GOAL: Quote the following entries back word for word, every one of them, in the same order and with nothing changed.

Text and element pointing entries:
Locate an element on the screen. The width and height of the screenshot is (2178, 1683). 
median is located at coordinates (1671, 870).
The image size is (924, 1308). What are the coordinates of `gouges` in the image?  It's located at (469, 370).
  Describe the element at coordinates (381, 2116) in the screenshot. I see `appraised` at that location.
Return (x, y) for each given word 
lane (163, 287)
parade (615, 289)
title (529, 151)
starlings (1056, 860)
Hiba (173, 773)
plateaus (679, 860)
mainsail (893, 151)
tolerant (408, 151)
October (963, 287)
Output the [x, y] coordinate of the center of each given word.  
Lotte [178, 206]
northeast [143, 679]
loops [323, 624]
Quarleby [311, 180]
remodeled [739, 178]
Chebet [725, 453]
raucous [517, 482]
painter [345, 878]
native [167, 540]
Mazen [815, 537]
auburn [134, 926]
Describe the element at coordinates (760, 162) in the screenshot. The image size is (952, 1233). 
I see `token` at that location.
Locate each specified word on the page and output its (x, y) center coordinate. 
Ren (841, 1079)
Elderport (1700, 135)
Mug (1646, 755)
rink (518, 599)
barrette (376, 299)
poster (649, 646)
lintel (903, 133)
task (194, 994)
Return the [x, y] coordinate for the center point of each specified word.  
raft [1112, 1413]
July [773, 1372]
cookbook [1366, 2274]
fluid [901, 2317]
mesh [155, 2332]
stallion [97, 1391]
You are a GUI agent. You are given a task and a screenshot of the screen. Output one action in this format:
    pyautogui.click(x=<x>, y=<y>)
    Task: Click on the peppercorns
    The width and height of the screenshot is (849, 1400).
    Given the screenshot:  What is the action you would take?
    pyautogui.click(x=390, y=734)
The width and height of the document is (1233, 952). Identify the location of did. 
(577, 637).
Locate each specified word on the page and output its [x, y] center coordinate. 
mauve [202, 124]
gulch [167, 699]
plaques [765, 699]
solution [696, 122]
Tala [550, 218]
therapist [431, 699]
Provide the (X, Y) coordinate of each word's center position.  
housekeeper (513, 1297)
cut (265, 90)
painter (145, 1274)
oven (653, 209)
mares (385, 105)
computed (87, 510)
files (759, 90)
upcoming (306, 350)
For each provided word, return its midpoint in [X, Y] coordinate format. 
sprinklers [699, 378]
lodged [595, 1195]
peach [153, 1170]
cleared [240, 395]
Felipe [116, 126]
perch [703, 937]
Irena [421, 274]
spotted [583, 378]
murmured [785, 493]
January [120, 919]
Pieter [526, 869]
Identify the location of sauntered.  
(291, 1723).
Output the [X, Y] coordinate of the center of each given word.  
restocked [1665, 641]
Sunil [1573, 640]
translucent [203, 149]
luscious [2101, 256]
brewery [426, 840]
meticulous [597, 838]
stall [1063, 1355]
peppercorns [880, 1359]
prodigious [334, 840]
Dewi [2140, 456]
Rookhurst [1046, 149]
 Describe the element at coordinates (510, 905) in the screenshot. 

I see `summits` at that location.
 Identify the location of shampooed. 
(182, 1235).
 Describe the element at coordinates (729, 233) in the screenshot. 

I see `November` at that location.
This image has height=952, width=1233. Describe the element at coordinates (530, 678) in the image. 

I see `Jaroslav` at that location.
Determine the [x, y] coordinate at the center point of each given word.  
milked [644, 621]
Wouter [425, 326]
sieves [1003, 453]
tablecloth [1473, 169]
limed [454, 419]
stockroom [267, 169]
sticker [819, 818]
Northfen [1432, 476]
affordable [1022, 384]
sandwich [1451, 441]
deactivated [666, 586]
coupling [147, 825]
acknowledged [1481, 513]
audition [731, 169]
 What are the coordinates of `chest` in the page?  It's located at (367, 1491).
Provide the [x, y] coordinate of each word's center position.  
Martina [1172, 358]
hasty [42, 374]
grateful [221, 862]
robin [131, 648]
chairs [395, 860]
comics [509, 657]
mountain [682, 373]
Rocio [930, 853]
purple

THE SOLUTION:
Locate an element on the screen. The width and height of the screenshot is (2178, 1683). 
median is located at coordinates (1671, 870).
The image size is (924, 1308). What are the coordinates of `gouges` in the image?  It's located at (469, 370).
  Describe the element at coordinates (381, 2116) in the screenshot. I see `appraised` at that location.
Return (x, y) for each given word 
lane (163, 287)
parade (615, 289)
title (529, 151)
starlings (1056, 860)
Hiba (173, 773)
plateaus (679, 860)
mainsail (893, 151)
tolerant (408, 151)
October (963, 287)
Output the [x, y] coordinate of the center of each given word.  
Lotte [178, 206]
northeast [143, 679]
loops [323, 624]
Quarleby [311, 180]
remodeled [739, 178]
Chebet [725, 453]
raucous [517, 482]
painter [345, 878]
native [167, 540]
Mazen [815, 537]
auburn [134, 926]
Describe the element at coordinates (760, 162) in the screenshot. The image size is (952, 1233). 
I see `token` at that location.
Locate each specified word on the page and output its (x, y) center coordinate. 
Ren (841, 1079)
Elderport (1700, 135)
Mug (1646, 755)
rink (518, 599)
barrette (376, 299)
poster (649, 646)
lintel (903, 133)
task (194, 994)
Return the [x, y] coordinate for the center point of each specified word.  
raft [1112, 1413]
July [773, 1372]
cookbook [1366, 2274]
fluid [901, 2317]
mesh [155, 2332]
stallion [97, 1391]
You are a GUI agent. You are given a task and a screenshot of the screen. Output one action in this format:
    pyautogui.click(x=<x>, y=<y>)
    Task: Click on the peppercorns
    The width and height of the screenshot is (849, 1400).
    Given the screenshot:  What is the action you would take?
    pyautogui.click(x=390, y=734)
The width and height of the document is (1233, 952). Identify the location of did. 
(577, 637).
Locate each specified word on the page and output its [x, y] center coordinate. 
mauve [202, 124]
gulch [167, 699]
plaques [765, 699]
solution [696, 122]
Tala [550, 218]
therapist [431, 699]
Provide the (X, Y) coordinate of each word's center position.  
housekeeper (513, 1297)
cut (265, 90)
painter (145, 1274)
oven (653, 209)
mares (385, 105)
computed (87, 510)
files (759, 90)
upcoming (306, 350)
For each provided word, return its midpoint in [X, Y] coordinate format. 
sprinklers [699, 378]
lodged [595, 1195]
peach [153, 1170]
cleared [240, 395]
Felipe [116, 126]
perch [703, 937]
Irena [421, 274]
spotted [583, 378]
murmured [785, 493]
January [120, 919]
Pieter [526, 869]
Identify the location of sauntered.  
(291, 1723).
Output the [X, Y] coordinate of the center of each given word.  
restocked [1665, 641]
Sunil [1573, 640]
translucent [203, 149]
luscious [2101, 256]
brewery [426, 840]
meticulous [597, 838]
stall [1063, 1355]
peppercorns [880, 1359]
prodigious [334, 840]
Dewi [2140, 456]
Rookhurst [1046, 149]
 Describe the element at coordinates (510, 905) in the screenshot. 

I see `summits` at that location.
 Identify the location of shampooed. 
(182, 1235).
 Describe the element at coordinates (729, 233) in the screenshot. 

I see `November` at that location.
This image has height=952, width=1233. Describe the element at coordinates (530, 678) in the image. 

I see `Jaroslav` at that location.
Determine the [x, y] coordinate at the center point of each given word.  
milked [644, 621]
Wouter [425, 326]
sieves [1003, 453]
tablecloth [1473, 169]
limed [454, 419]
stockroom [267, 169]
sticker [819, 818]
Northfen [1432, 476]
affordable [1022, 384]
sandwich [1451, 441]
deactivated [666, 586]
coupling [147, 825]
acknowledged [1481, 513]
audition [731, 169]
 What are the coordinates of `chest` in the page?  It's located at (367, 1491).
Provide the [x, y] coordinate of each word's center position.  
Martina [1172, 358]
hasty [42, 374]
grateful [221, 862]
robin [131, 648]
chairs [395, 860]
comics [509, 657]
mountain [682, 373]
Rocio [930, 853]
purple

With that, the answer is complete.